== TASK GOAL ==
Filter these entries, keeping only lines that hold the word "VEXT".

== RECORDED DATA ==
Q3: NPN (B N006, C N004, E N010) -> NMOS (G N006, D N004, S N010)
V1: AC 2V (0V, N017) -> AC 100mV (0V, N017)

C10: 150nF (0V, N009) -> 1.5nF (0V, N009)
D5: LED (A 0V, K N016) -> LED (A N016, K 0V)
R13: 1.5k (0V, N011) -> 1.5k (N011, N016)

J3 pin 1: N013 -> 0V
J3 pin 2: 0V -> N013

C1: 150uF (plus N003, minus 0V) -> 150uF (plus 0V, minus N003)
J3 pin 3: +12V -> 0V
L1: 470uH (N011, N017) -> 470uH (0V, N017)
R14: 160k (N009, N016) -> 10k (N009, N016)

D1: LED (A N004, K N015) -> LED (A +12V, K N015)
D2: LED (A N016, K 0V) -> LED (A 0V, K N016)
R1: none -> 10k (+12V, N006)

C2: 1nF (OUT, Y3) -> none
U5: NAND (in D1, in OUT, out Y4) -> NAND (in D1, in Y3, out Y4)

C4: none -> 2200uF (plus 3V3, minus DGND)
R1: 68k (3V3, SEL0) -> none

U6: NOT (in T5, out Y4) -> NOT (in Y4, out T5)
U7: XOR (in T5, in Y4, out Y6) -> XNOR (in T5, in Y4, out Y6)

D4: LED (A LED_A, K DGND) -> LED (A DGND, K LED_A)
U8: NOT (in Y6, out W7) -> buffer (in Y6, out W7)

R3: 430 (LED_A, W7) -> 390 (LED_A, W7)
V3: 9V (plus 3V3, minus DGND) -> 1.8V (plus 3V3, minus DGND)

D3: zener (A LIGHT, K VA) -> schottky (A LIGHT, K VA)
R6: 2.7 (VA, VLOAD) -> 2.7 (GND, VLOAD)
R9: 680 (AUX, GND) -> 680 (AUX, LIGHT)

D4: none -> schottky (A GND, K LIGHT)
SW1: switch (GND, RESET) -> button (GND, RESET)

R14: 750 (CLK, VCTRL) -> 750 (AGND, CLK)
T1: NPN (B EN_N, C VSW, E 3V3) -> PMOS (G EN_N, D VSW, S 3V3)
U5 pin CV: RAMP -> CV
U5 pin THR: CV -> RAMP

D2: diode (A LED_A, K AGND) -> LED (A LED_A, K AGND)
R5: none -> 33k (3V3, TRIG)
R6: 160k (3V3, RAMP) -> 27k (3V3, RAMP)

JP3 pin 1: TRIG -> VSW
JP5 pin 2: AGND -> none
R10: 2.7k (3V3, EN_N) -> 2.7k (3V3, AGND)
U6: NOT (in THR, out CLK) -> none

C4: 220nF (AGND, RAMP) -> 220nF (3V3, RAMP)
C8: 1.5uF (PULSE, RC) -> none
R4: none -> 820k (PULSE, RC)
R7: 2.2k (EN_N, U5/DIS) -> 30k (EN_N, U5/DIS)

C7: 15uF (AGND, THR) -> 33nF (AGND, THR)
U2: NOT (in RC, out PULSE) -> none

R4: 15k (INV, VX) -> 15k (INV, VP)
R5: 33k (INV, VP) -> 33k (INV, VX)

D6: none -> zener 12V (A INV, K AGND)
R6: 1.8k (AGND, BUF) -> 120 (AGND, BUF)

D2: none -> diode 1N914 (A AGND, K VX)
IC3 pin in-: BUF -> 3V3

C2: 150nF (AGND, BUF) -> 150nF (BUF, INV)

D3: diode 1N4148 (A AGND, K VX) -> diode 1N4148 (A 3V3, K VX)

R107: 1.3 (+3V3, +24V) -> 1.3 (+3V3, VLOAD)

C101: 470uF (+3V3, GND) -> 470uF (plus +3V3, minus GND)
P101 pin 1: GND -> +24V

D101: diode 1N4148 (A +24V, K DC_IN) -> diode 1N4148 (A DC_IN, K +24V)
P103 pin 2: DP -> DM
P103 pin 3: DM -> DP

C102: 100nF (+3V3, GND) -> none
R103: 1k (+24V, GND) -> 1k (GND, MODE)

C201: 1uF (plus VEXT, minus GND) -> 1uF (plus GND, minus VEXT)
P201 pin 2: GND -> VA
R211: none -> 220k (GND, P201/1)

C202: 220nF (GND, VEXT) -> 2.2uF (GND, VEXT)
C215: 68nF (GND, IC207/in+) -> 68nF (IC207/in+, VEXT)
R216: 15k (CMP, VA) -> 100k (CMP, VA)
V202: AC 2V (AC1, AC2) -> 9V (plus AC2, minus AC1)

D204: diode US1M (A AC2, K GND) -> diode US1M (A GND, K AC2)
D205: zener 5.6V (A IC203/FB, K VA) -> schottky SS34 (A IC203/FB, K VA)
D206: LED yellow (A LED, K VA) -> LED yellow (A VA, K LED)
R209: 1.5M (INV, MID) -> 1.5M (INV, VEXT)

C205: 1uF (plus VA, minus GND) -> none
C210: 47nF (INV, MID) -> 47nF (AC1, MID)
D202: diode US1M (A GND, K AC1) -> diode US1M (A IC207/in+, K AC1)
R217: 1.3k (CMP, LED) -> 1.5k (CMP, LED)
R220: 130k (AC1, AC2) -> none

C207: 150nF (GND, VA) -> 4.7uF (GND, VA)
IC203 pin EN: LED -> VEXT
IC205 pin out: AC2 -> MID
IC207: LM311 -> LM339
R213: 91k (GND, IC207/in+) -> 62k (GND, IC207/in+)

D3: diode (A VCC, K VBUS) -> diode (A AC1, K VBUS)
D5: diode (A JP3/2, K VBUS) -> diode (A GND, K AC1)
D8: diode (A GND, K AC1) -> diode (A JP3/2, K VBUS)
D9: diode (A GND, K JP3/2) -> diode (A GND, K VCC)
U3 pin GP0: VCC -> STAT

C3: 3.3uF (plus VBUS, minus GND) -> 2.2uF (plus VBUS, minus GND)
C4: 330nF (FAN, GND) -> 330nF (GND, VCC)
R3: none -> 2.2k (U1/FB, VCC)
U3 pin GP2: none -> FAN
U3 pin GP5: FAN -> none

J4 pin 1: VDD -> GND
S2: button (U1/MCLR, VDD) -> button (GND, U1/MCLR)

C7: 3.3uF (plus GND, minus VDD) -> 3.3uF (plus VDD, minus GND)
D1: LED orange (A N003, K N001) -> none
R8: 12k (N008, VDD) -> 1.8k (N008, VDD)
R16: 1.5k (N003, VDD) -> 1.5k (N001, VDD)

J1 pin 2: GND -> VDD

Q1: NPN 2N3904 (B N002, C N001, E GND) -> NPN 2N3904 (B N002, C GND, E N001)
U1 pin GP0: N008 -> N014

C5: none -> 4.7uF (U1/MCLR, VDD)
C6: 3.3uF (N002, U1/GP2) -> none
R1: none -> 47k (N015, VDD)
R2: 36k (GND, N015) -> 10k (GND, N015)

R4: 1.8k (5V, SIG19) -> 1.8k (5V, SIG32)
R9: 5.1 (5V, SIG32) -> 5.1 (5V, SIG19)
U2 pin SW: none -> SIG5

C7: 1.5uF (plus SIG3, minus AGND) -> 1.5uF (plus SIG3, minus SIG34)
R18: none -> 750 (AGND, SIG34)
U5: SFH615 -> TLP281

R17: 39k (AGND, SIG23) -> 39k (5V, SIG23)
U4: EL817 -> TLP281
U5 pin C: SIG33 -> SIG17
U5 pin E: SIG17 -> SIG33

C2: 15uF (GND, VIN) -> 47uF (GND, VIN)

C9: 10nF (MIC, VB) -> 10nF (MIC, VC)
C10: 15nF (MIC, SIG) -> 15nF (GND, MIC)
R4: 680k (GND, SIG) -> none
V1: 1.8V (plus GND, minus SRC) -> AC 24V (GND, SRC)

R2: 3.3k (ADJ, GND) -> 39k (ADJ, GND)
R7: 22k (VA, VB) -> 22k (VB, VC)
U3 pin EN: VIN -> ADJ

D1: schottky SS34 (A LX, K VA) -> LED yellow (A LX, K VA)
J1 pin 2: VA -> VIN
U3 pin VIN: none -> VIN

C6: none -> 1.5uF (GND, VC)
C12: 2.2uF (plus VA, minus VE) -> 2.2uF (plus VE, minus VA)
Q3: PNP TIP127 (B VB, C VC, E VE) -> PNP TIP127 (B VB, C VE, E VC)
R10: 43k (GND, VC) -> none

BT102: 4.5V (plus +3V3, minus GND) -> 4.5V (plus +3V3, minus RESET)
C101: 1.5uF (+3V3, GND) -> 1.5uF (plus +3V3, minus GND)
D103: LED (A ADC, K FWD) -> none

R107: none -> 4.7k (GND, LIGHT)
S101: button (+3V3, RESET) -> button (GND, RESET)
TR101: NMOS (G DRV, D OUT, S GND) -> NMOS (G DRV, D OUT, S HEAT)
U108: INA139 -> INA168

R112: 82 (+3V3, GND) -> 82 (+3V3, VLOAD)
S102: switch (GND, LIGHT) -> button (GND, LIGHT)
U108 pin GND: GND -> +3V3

== RESULT BELOW ==
C201: 1uF (plus VEXT, minus GND) -> 1uF (plus GND, minus VEXT)
C202: 220nF (GND, VEXT) -> 2.2uF (GND, VEXT)
C215: 68nF (GND, IC207/in+) -> 68nF (IC207/in+, VEXT)
R209: 1.5M (INV, MID) -> 1.5M (INV, VEXT)
IC203 pin EN: LED -> VEXT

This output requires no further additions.